╭──

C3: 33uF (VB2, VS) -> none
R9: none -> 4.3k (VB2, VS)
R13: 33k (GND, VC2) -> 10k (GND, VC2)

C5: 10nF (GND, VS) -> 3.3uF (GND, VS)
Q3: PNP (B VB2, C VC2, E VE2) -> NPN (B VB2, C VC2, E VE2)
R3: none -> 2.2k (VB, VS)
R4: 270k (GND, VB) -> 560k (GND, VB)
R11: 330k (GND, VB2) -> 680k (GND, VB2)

╰──

● What you need to do:
Repeat precisely, and with nothing added, every line from the one containing "Q3: PNP (B VB2, C" to the last line of the listing above.

● Solution to this problem:
Q3: PNP (B VB2, C VC2, E VE2) -> NPN (B VB2, C VC2, E VE2)
R3: none -> 2.2k (VB, VS)
R4: 270k (GND, VB) -> 560k (GND, VB)
R11: 330k (GND, VB2) -> 680k (GND, VB2)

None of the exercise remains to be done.